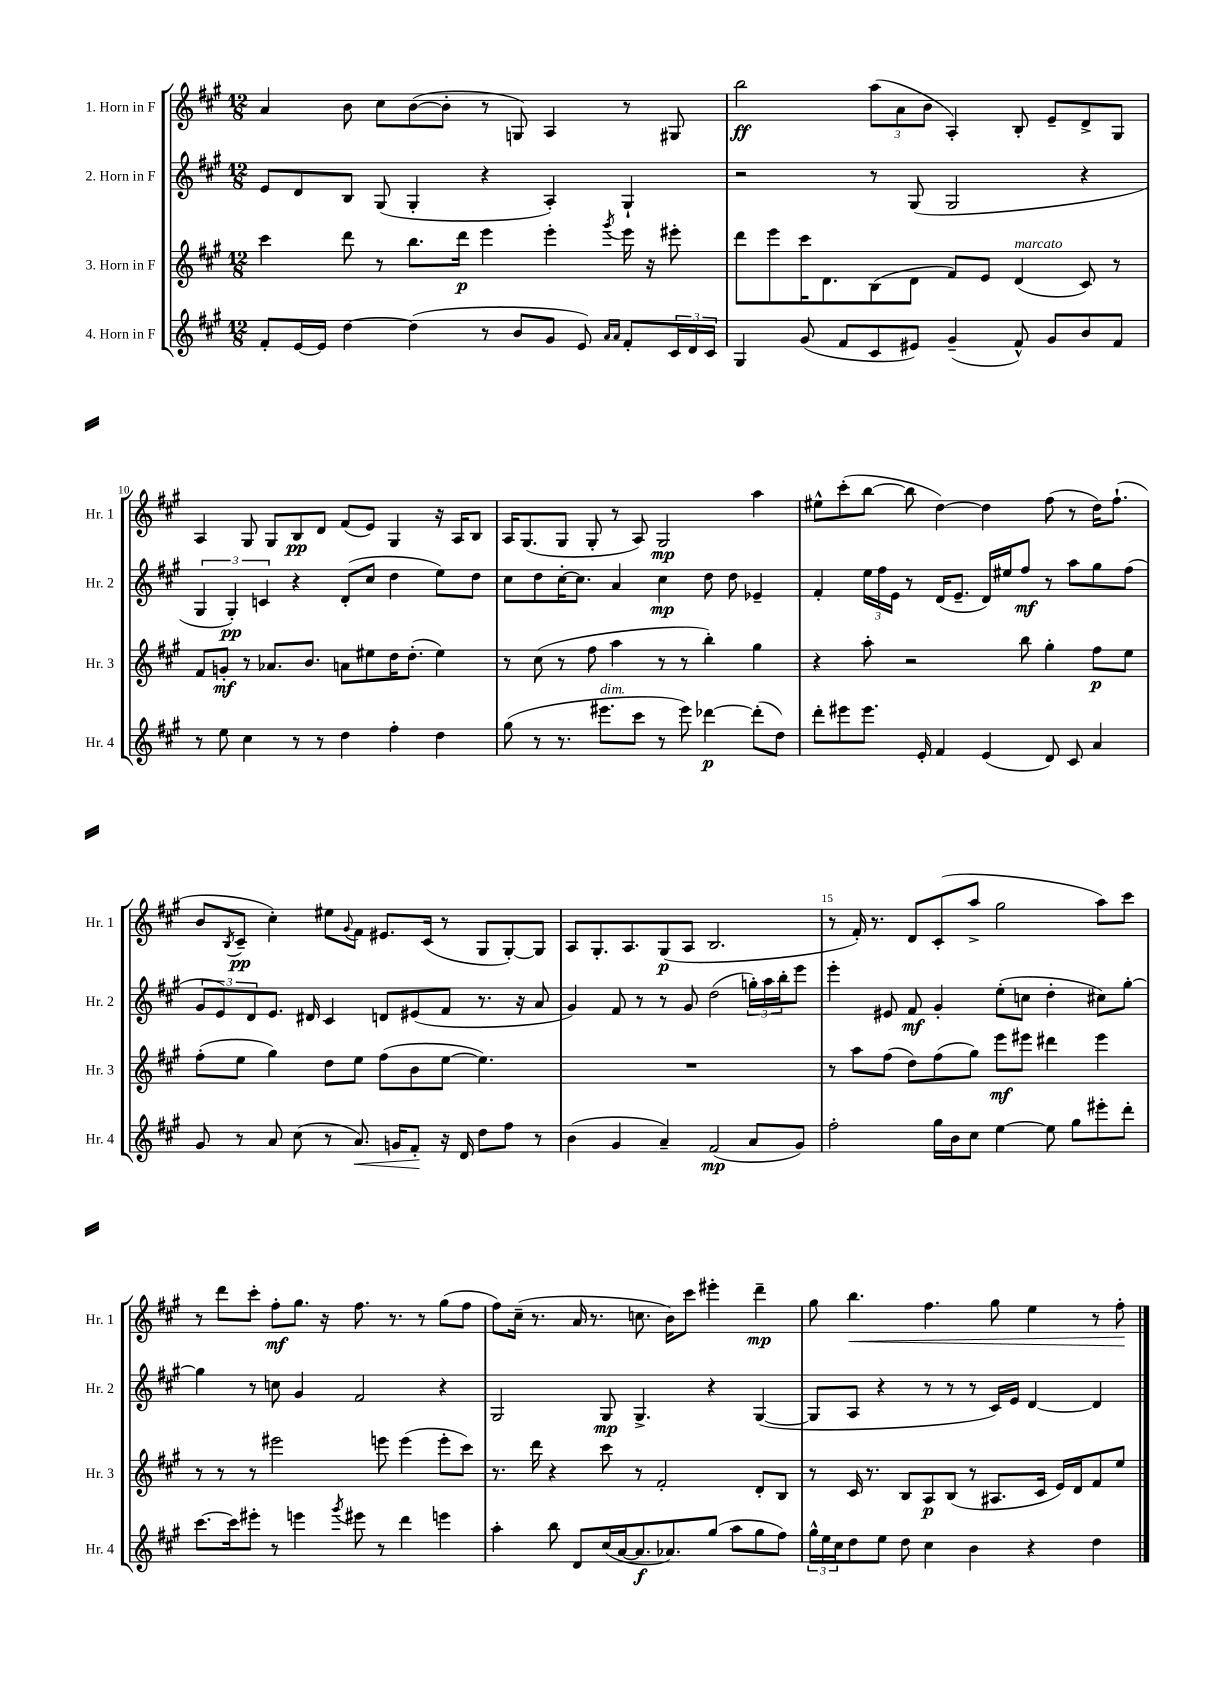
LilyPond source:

<<
\new StaffGroup <<
\new Staff = "s0" \with { instrumentName = "1. Horn in F" shortInstrumentName = "Hr. 1" } {
    \clef treble \key a \major \numericTimeSignature \time 12/8
    a'4 b'8 cis''8 b'8~( b'8-. r8 g8) a4 r8 gis8 |
    b''2\ff \tuplet 3/2 { a''8( a'8 b'8 } a4-.) b8-. e'8-- d'8-> gis8 |
    a4 gis8 gis8 b8\pp d'8 fis'8( e'8) gis4 r16 a16 b8 |
    a16 gis8.( gis8 gis8-. r8 a8) gis2\mp a''4 |
    eis''8-^ cis'''8-.( b''8~ b''8 d''4~) d''4 fis''8( r8 d''16) fis''8.-!( |
    b'8 \acciaccatura { b8 } cis'8--\pp cis''4-.) eis''8 \appoggiatura { gis'8 } fis'8 eis'8. cis'16( r8 gis8 gis8~-.) gis8 |
    a8 gis8.-. a8. gis8\p( a8 b2. |
    r8 fis'16-.) r8. d'8 cis'8-.( a''8-> gis''2 a''8) cis'''8 |
    r8 d'''8 cis'''8-. fis''8-.\mf gis''8. r16 fis''8. r8. r8 gis''8( fis''8 |
    fis''8) cis''16--( r8. a'16 r8. c''8. b'16) cis'''8 eis'''4-. d'''4--\mp |
    gis''8 b''4.\< fis''4. gis''8 e''4 r8 fis''8-.\! \bar "|." |
}
\new Staff = "s1" \with { instrumentName = "2. Horn in F" shortInstrumentName = "Hr. 2" } {
    \clef treble \key a \major \numericTimeSignature \time 12/8
    e'8 d'8 b8 gis8( gis4-. r4 a4-.) gis4-! |
    r2 r8 gis8( gis2 r4 |
    \tuplet 3/2 { gis4 gis4-.\pp) c'4 } r4 d'8-.( cis''8 d''4 e''8) d''8 |
    cis''8 d''8 cis''16~-. cis''8. a'4 cis''4\mp d''8 d''8 ees'4-- |
    fis'4-. \tuplet 3/2 { e''16 fis''16 e'16 } r8 d'16( e'8.-- d'16) eis''16 fis''8\mf r8 a''8 gis''8 fis''8( |
    \tuplet 3/2 { gis'8 e'8) d'8 } e'8. dis'16 cis'4 d'8 eis'8( fis'8 r8. r16 a'8 |
    gis'4) fis'8 r8 r8 gis'8 d''2( \tuplet 3/2 { g''16-.) a''16 b''16-. } e'''8 |
    e'''4-. eis'8 fis'8\mf gis'4-. e''8-.( c''8 d''4-. cis''8) gis''8~-. |
    gis''4 r8 c''8 gis'4 fis'2 r4 |
    gis2 gis8\mp gis4.-> r4 gis4~( |
    gis8 a8 r4 r8 r8 r8 cis'16) e'16 d'4~ d'4 \bar "|." |
}
\new Staff = "s2" \with { instrumentName = "3. Horn in F" shortInstrumentName = "Hr. 3" } {
    \clef treble \key a \major \numericTimeSignature \time 12/8
    cis'''4 d'''8 r8 b''8. d'''16\p e'''4 e'''4-. \acciaccatura { gis'''8 } e'''16 r16 eis'''8-. |
    d'''8 e'''8 cis'''16 d'8. b8( d'8 fis'8) e'8 d'4^\markup { \italic "marcato" }( cis'8) r8 |
    fis'8 g'8-.\mf r8 aes'8. b'8. a'8 eis''8 d''16 d''8.-.( eis''4) |
    r8 cis''8( r8 fis''8 a''4 r8 r8 b''4-.) gis''4 |
    r4 a''8-. r2 b''8 gis''4-. fis''8\p e''8 |
    fis''8-.( e''8 gis''4) d''8 e''8 fis''8( b'8 e''8~ e''4.) |
    R1. |
    r8 a''8 fis''8( d''8) fis''8( gis''8) e'''8\mf eis'''8 dis'''4 eis'''4 |
    r8 r8 r8 eis'''2 e'''8 e'''4( e'''8-. cis'''8) |
    r8. d'''16 r4 cis'''8 r8 fis'2-. d'8-. b8 |
    r8 cis'16 r8. b8 a8\p b8( r8 ais8. cis'16 e'16) d'16 fis'8 e''8 \bar "|." |
}
\new Staff = "s3" \with { instrumentName = "4. Horn in F" shortInstrumentName = "Hr. 4" } {
    \clef treble \key a \major \numericTimeSignature \time 12/8
    fis'8-. e'16~ e'16 d''4~ d''4( r8 b'8 gis'8 e'8) \grace { a'16 a'16 } fis'8-. \tuplet 3/2 { cis'16 d'16 cis'16 } |
    gis4 gis'8( fis'8 cis'8 eis'8) gis'4--( fis'8-^) gis'8 b'8 fis'8 |
    r8 e''8 cis''4 r8 r8 d''4 fis''4-. d''4 |
    gis''8( r8 r8. eis'''8.^\markup { \italic "dim." } cis'''8 r8 eis'''8) des'''4~\p des'''8-.( d''8) |
    d'''8-. eis'''8 eis'''8. e'16-. fis'4 e'4( d'8) cis'8 a'4 |
    gis'8 r8 a'8 cis''8( r8 a'8.\<) g'16 fis'8-.\! r16 d'16 d''8 fis''8 r8 |
    b'4( gis'4 a'4--) fis'2\mp( a'8 gis'8) |
    fis''2-. gis''16 b'16 cis''8 e''4~ e''8 gis''8 eis'''8-. d'''8-. |
    cis'''8.~ cis'''16 eis'''8-. r8 e'''4 \acciaccatura { gis'''8 } eis'''8 r8 d'''4 e'''4 |
    a''4-. b''8 d'8 cis''16( a'16~ a'8.\f aes'8.) gis''8( a''8 gis''8 fis''8) |
    \tuplet 3/2 { gis''16-^ e''16 cis''16 } d''8 e''8 d''8 cis''4 b'4 r4 d''4 \bar "|." |
}
>>
>>
\layout { \context { \Score currentBarNumber = #8 \override BarNumber.break-visibility = ##(#f #t #t) barNumberVisibility = #(every-nth-bar-number-visible 5) } }
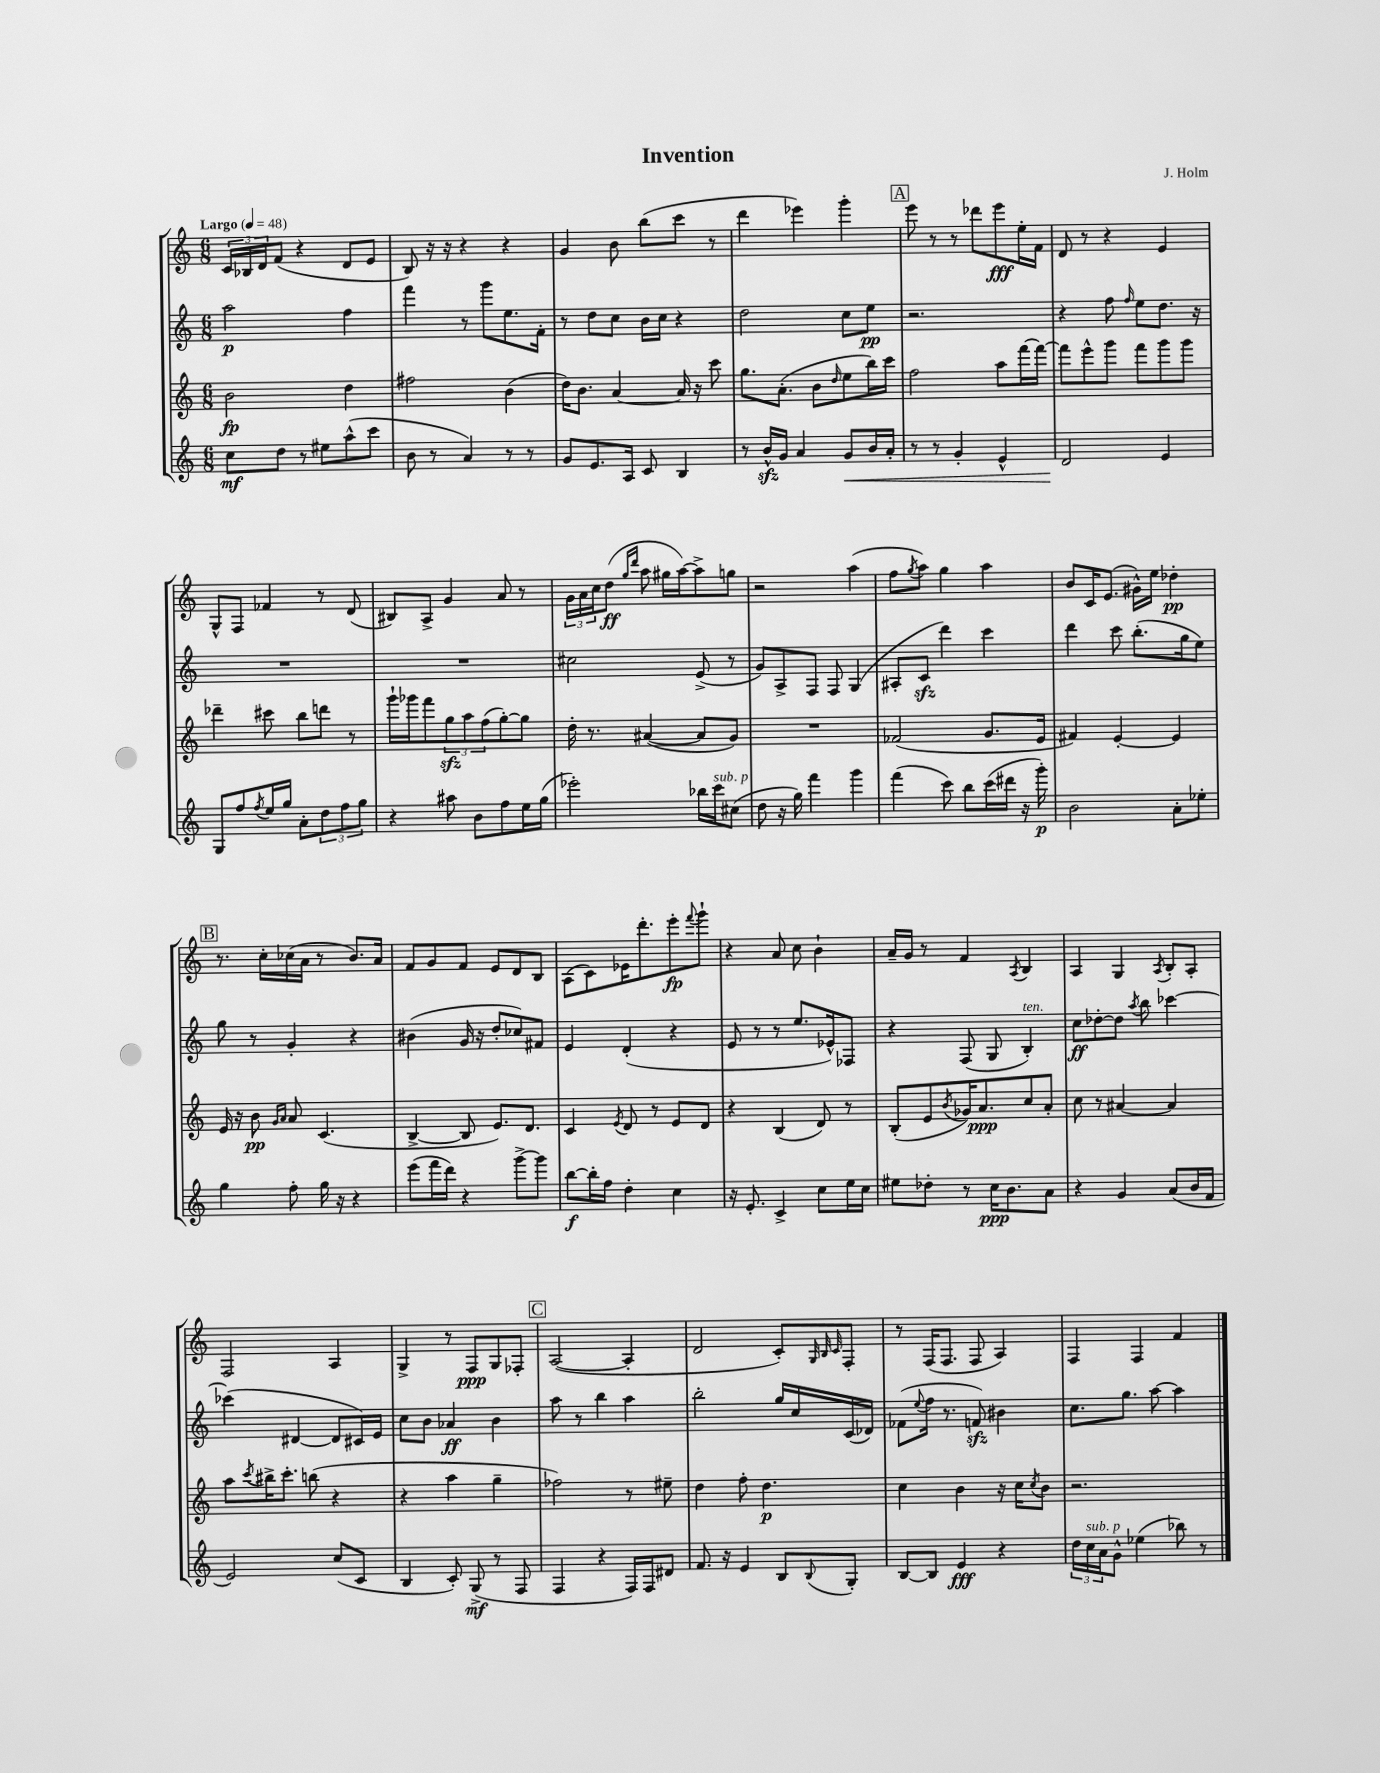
---
YOUR TASK ▸ Pick out every line in the rows above that contains the string "instrumentName", and copy each one.

RESPONSE BELOW ▸
\new Staff = "s0" \with { instrumentName = "1. Horn in F" shortInstrumentName = "Hr. 1" } {
\new Staff = "s1" \with { instrumentName = "2. Horn in F" shortInstrumentName = "Hr. 2" } {
\new Staff = "s2" \with { instrumentName = "3. Horn in F" shortInstrumentName = "Hr. 3" } {
\new Staff = "s3" \with { instrumentName = "4. Horn in F" shortInstrumentName = "Hr. 4" } {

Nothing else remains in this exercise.